## Begin
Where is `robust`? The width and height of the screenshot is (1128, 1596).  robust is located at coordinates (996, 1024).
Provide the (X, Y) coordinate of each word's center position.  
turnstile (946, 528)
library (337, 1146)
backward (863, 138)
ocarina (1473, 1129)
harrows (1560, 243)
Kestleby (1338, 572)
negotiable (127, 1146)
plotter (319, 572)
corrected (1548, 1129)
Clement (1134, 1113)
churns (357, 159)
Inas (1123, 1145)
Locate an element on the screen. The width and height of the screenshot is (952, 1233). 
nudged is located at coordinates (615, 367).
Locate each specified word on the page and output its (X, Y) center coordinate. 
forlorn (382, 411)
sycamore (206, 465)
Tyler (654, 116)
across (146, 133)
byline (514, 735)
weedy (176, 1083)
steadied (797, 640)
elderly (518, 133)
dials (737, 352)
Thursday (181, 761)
## End
» Task directions
Locate every line in the items above that contains the word "screenshot", and copy each of those lines. Case counts.

» Finished exercise
Where is `robust`? The width and height of the screenshot is (1128, 1596).  robust is located at coordinates (996, 1024).
Locate an element on the screen. The width and height of the screenshot is (952, 1233). 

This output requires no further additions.